### TASK STATEMENT
Copy every line of the material below word for word.

### SUPPLIED MATERIAL
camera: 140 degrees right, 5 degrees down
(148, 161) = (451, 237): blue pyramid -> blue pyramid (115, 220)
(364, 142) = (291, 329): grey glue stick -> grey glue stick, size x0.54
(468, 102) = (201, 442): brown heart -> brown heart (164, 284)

### RESULT FOR THIS TASK
camera: 140 degrees right, 5 degrees down
(148, 161) = (451, 237): blue pyramid -> blue pyramid (115, 220)
(364, 142) = (291, 329): grey glue stick -> grey glue stick, size x0.54
(468, 102) = (201, 442): brown heart -> brown heart (164, 284)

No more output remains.